## Provided entries
============================================================

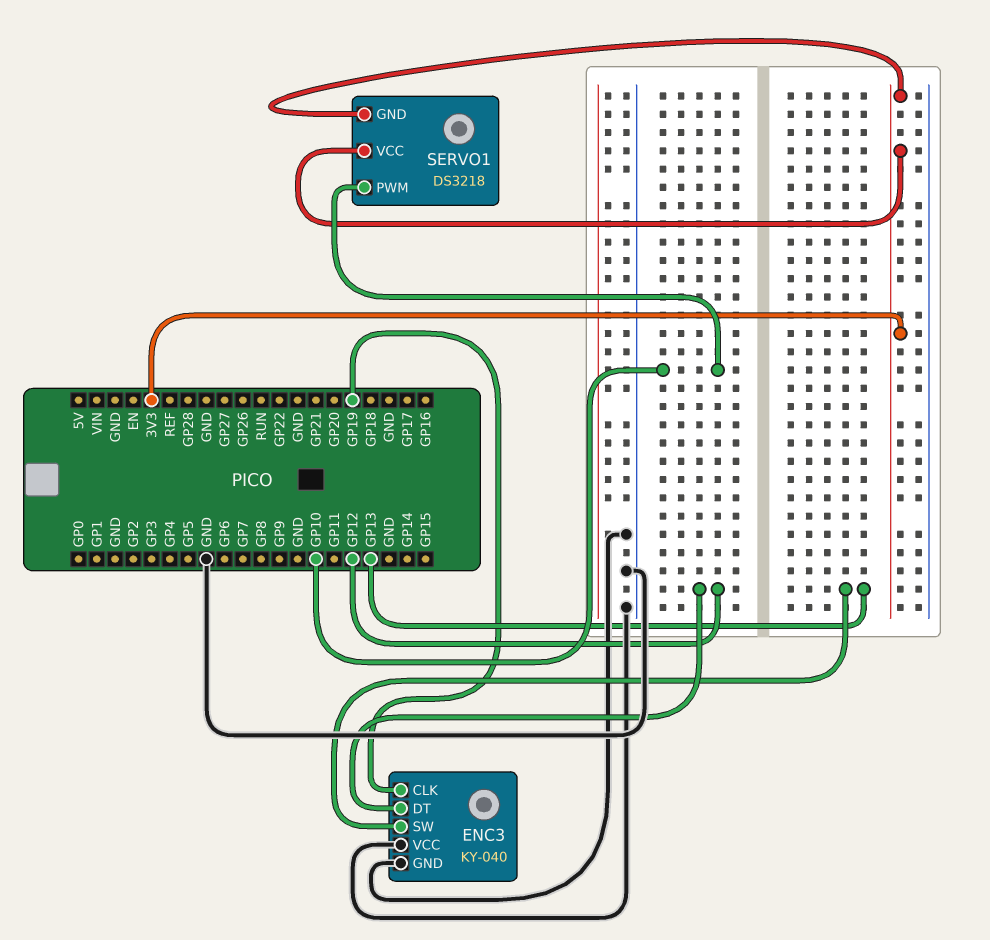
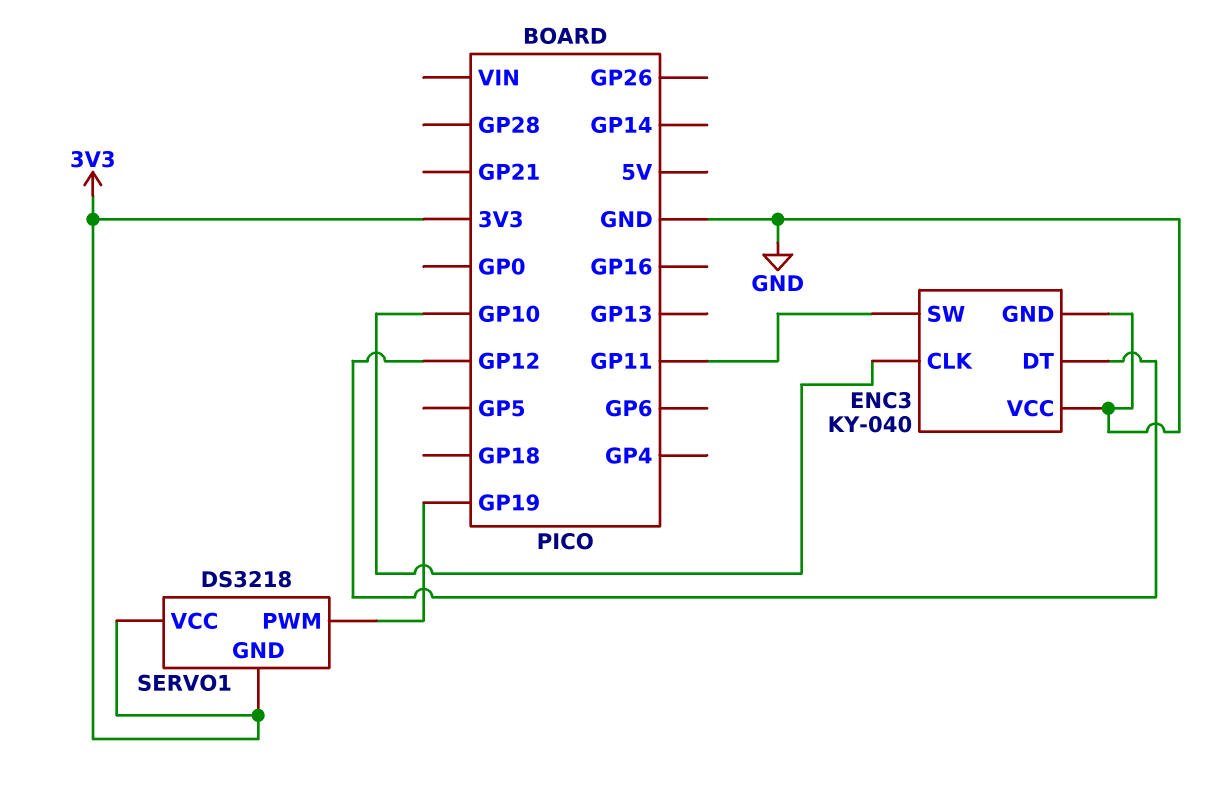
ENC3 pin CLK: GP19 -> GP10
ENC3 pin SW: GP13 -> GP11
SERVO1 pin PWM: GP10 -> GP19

============================================================

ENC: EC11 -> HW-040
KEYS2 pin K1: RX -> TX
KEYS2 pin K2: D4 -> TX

============================================================

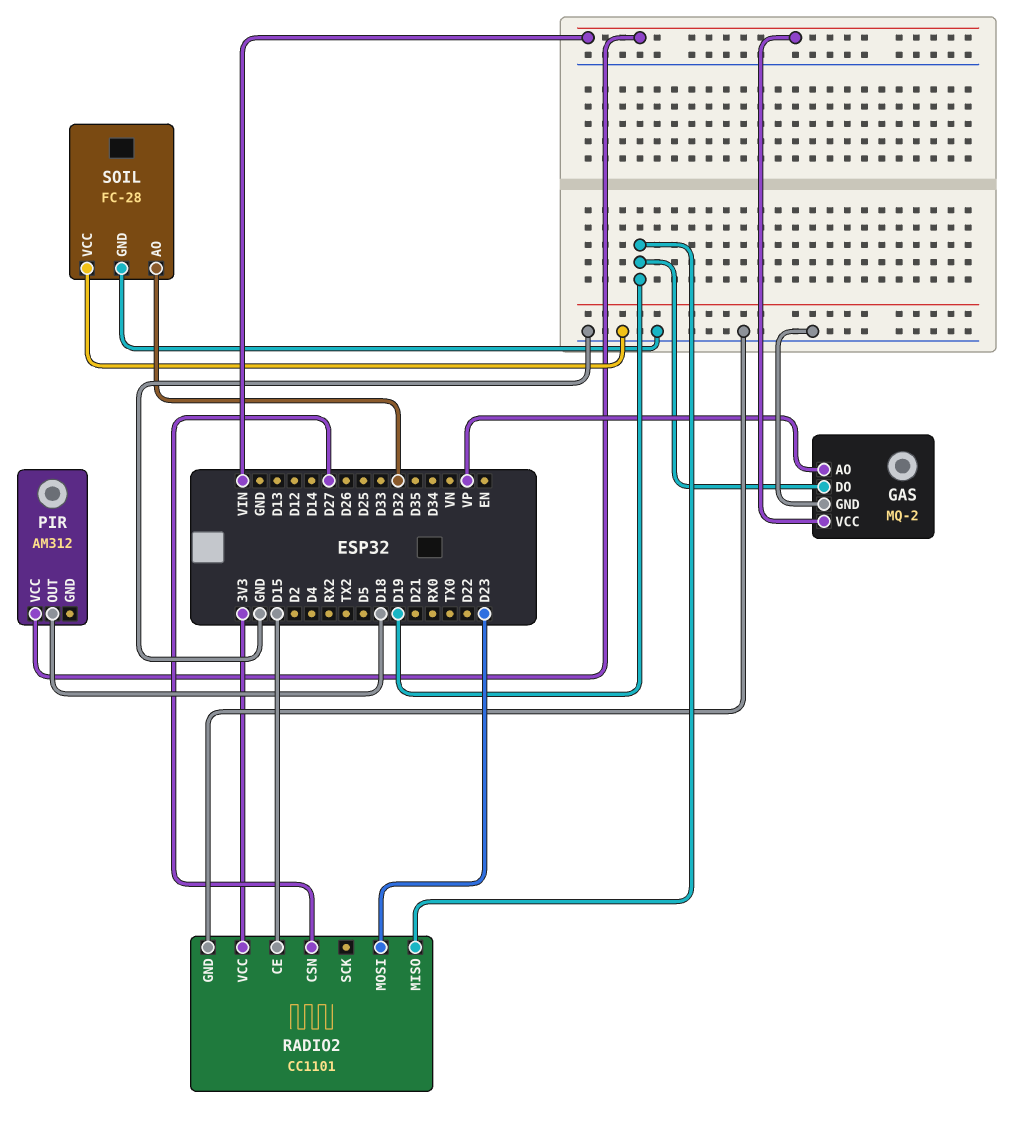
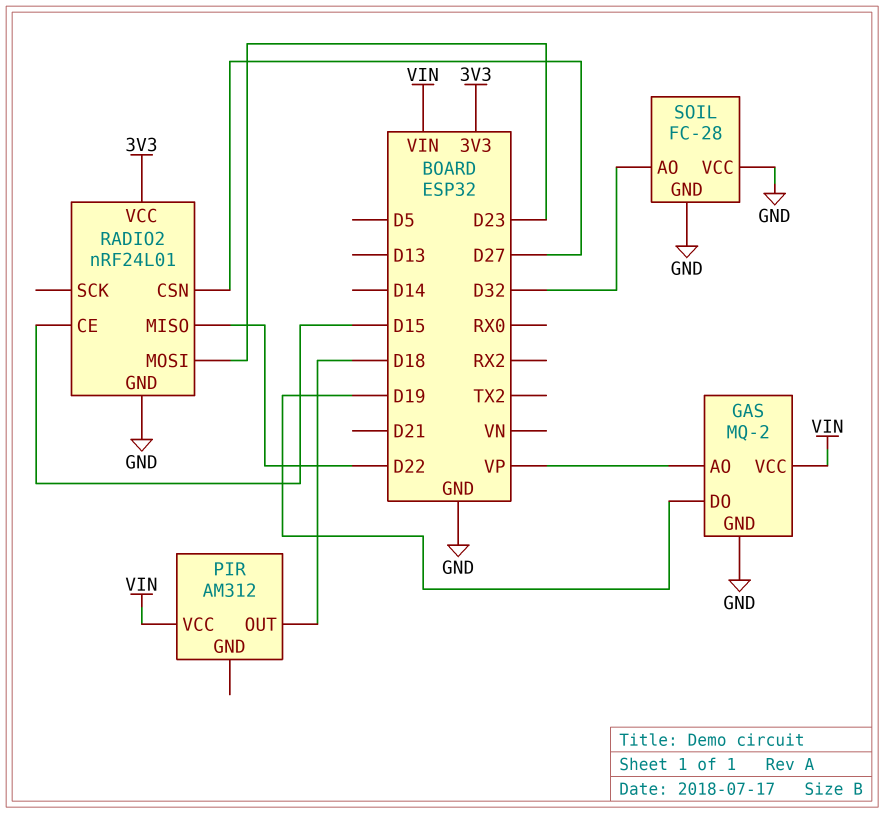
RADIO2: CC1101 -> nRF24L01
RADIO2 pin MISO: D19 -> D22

============================================================

Give again exactly, and only, the lines above starting at the one with "ENC3 pin CLK: GP19 -> GP10" and ending at the one with "SERVO1 pin PWM: GP10 -> GP19".

## The answer
ENC3 pin CLK: GP19 -> GP10
ENC3 pin SW: GP13 -> GP11
SERVO1 pin PWM: GP10 -> GP19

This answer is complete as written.